# INPUT DATA
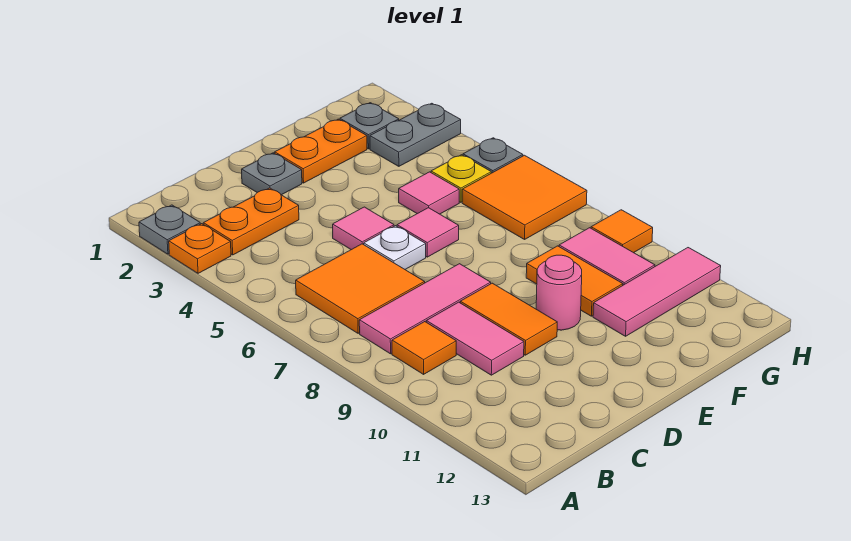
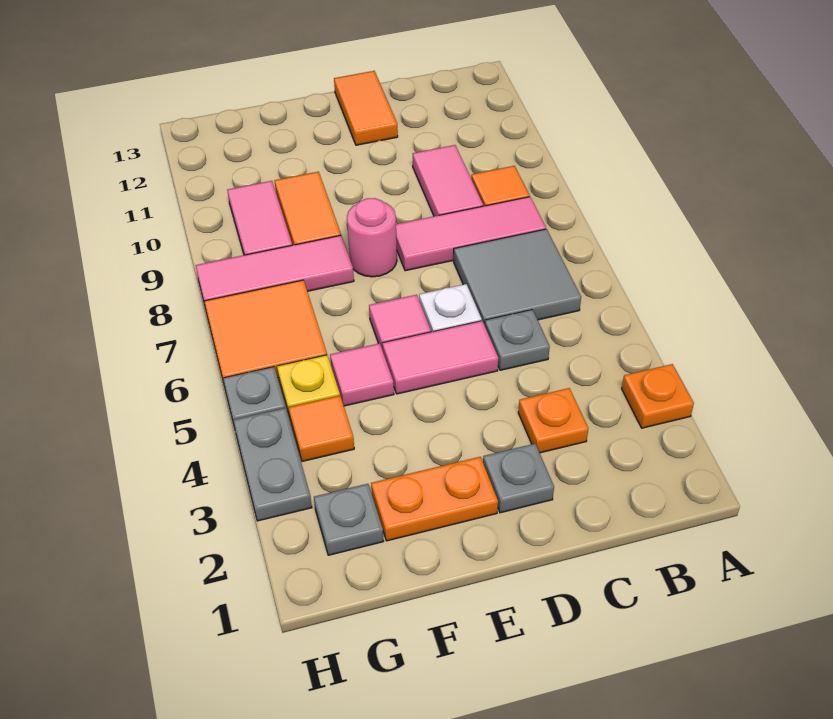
grey plate A2 level 1 -> grey plate C5 level 1
orange plate B3:C3 level 1 -> orange plate C3 level 1
orange tile B6:C7 level 1 -> grey tile B6:C7 level 1
pink tile D5 level 1 -> pink tile D5:E5 level 1
orange tile D9:D10 level 1 -> orange tile D12:D13 level 1
pink round brick E10 level 1 -> pink round brick E8 level 1
pink tile F11:H11 level 1 -> pink tile F8:H8 level 1
grey plate G3:H3 level 1 -> grey plate H3:H4 level 1
orange tile H9 level 1 -> orange tile G4 level 1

# PROBLEM DESCRIPTION
I need the entries printed exactly, with each picture left out.

# REPLY TO THE EXERCISE
grey plate A2 level 1 -> grey plate C5 level 1
orange plate B3:C3 level 1 -> orange plate C3 level 1
orange tile B6:C7 level 1 -> grey tile B6:C7 level 1
pink tile D5 level 1 -> pink tile D5:E5 level 1
orange tile D9:D10 level 1 -> orange tile D12:D13 level 1
pink round brick E10 level 1 -> pink round brick E8 level 1
pink tile F11:H11 level 1 -> pink tile F8:H8 level 1
grey plate G3:H3 level 1 -> grey plate H3:H4 level 1
orange tile H9 level 1 -> orange tile G4 level 1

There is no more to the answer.